WORK ORDER.
When the word "none" shows up in a line of the records below, copy that line.

DATA EXCERPTS.
┌──

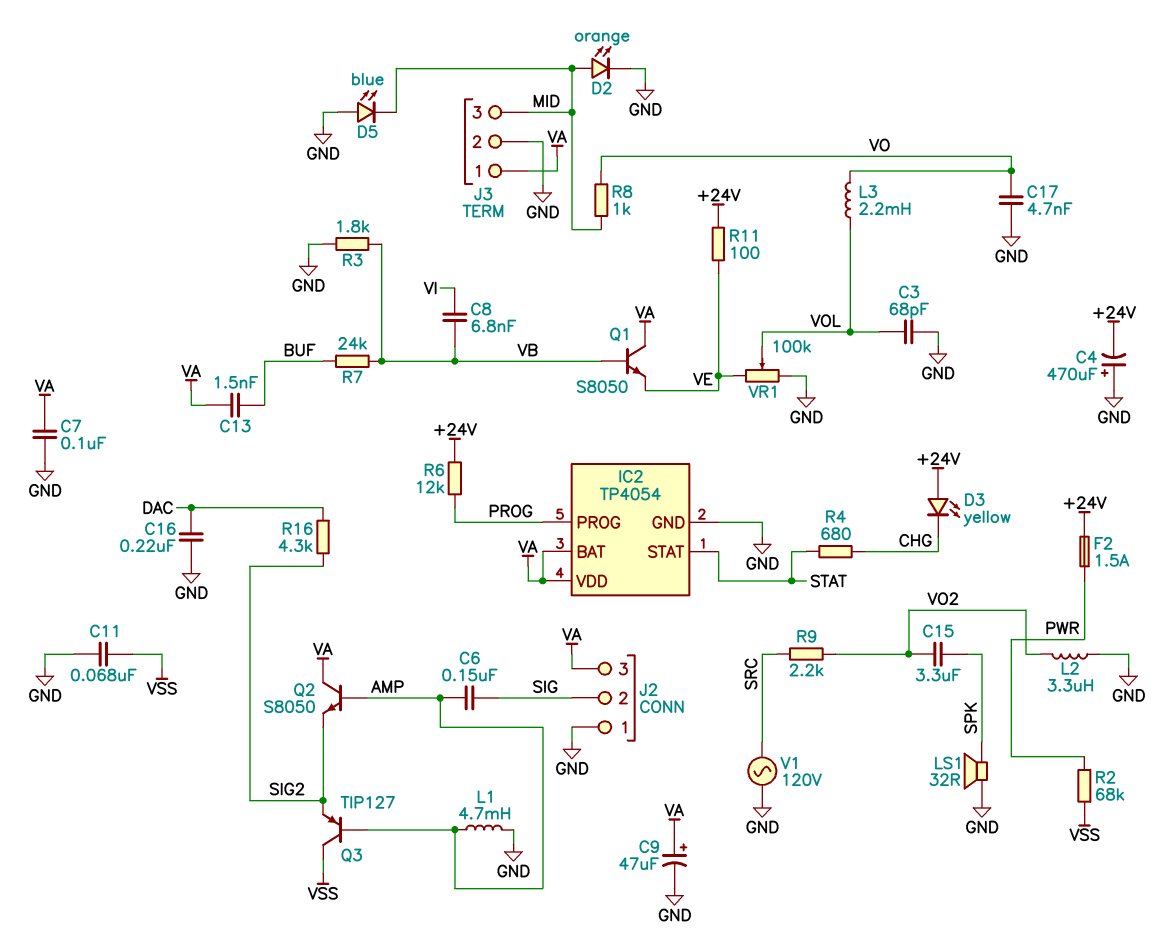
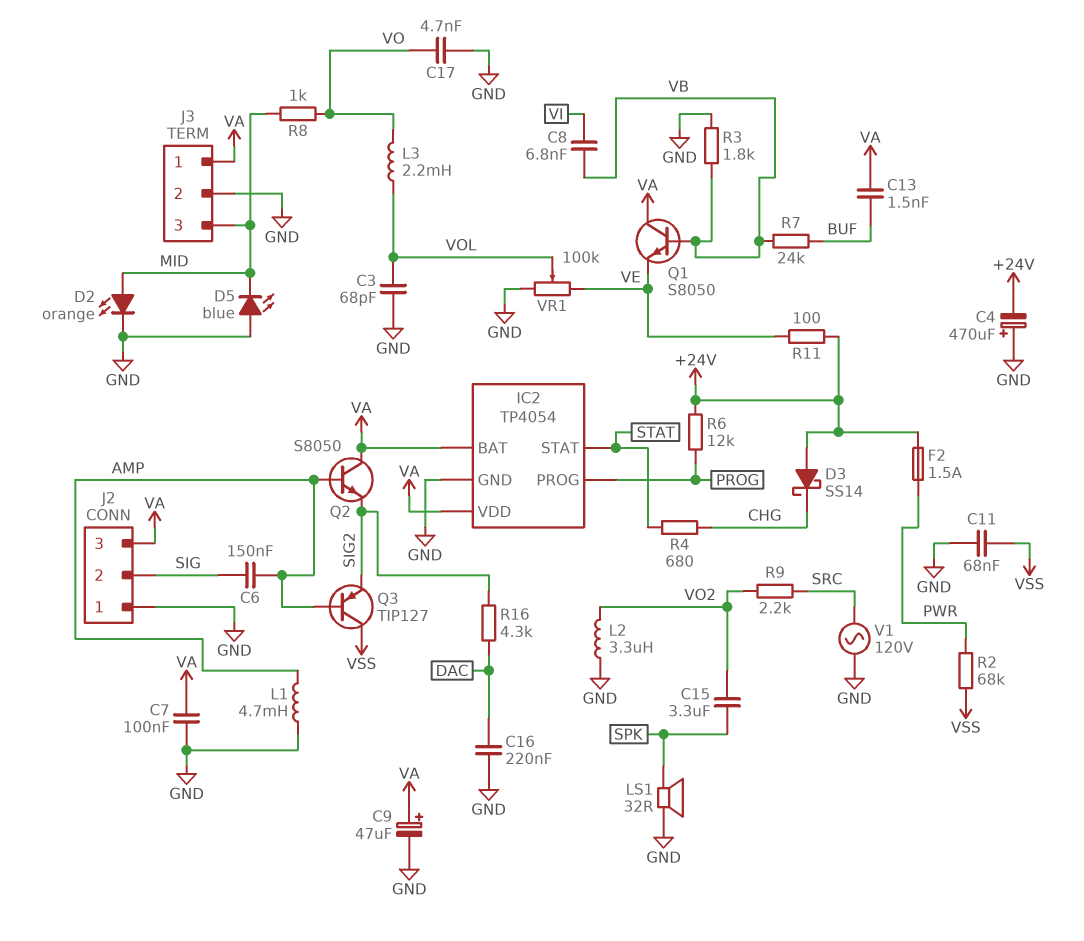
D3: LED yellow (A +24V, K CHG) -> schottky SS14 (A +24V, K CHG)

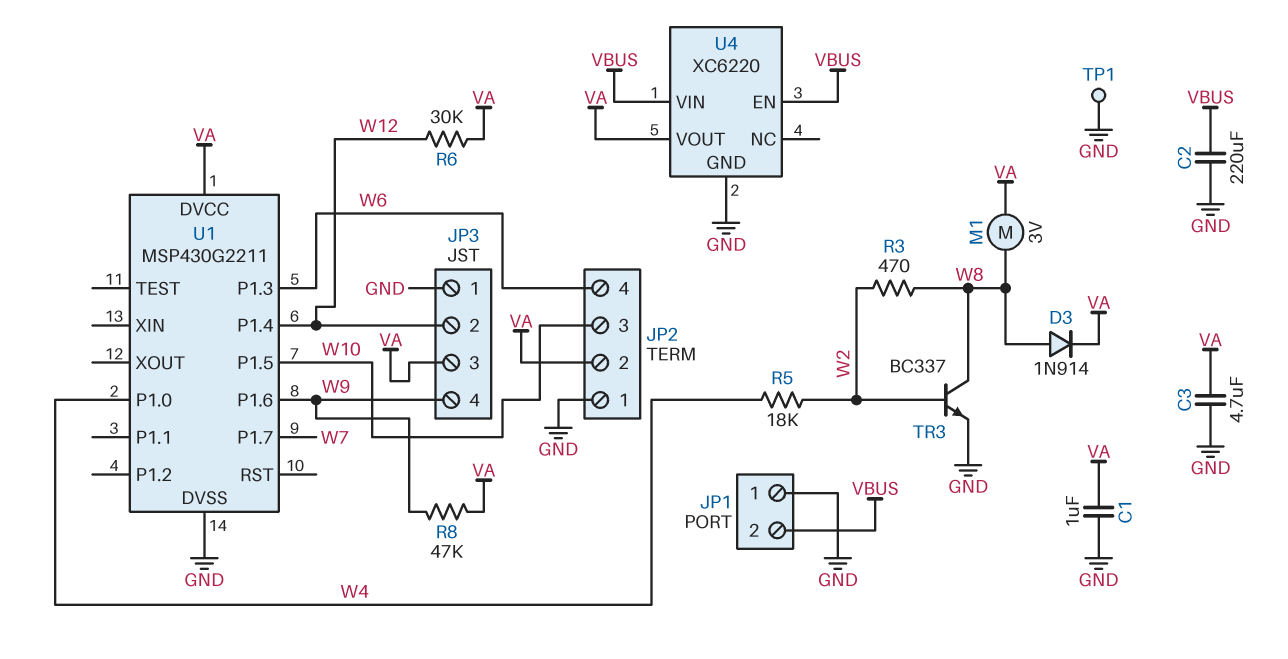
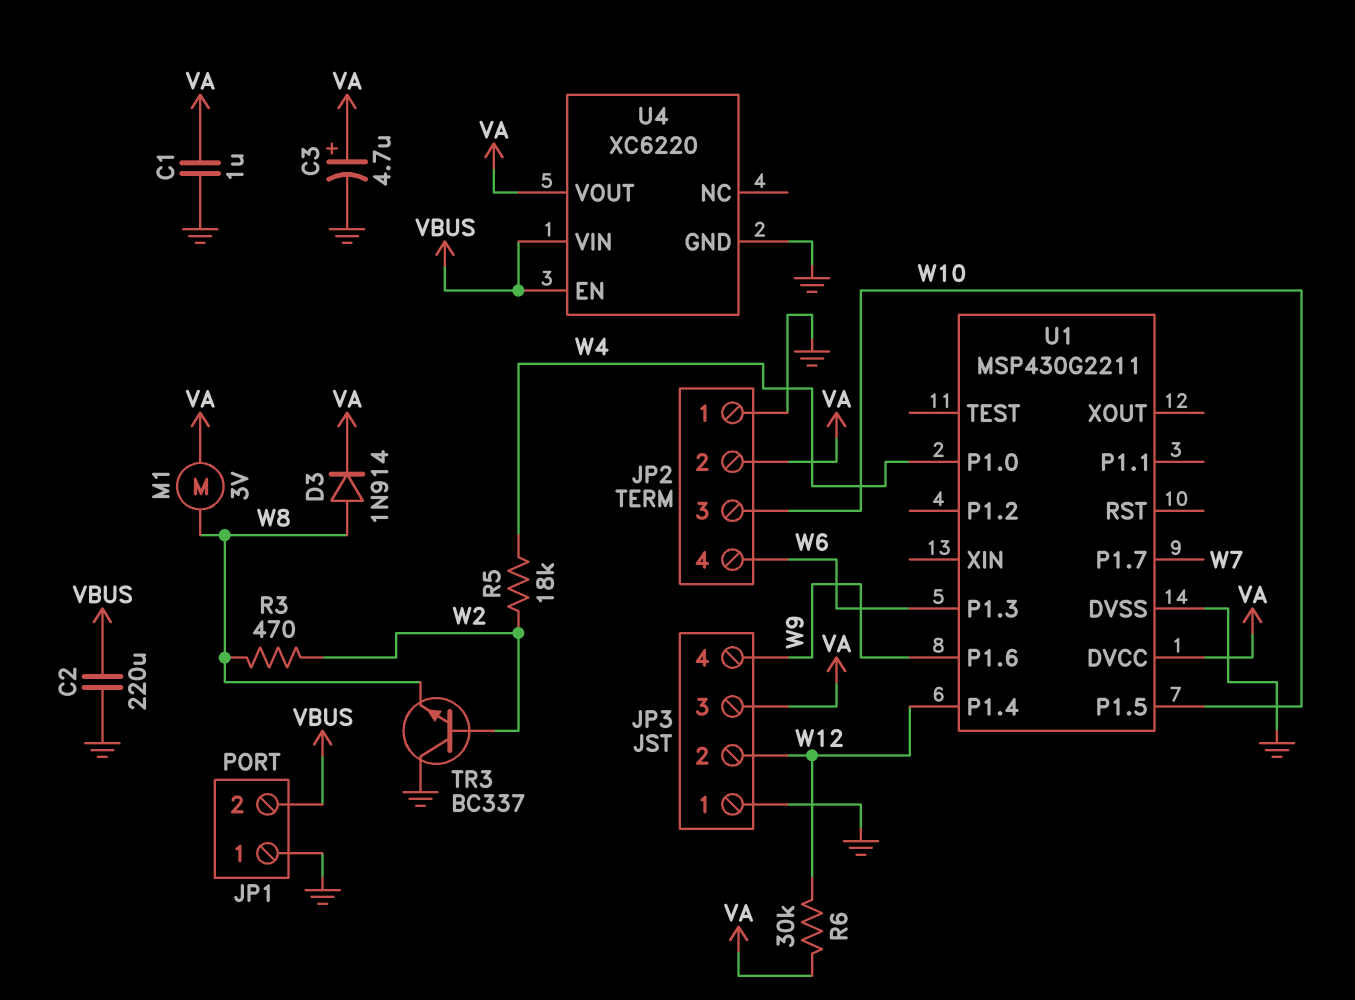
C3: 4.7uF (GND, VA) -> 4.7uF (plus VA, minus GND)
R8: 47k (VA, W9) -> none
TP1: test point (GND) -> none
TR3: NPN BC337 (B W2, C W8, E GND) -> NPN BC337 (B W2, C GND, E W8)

└──

THE COMPLETED TASK.
R8: 47k (VA, W9) -> none
TP1: test point (GND) -> none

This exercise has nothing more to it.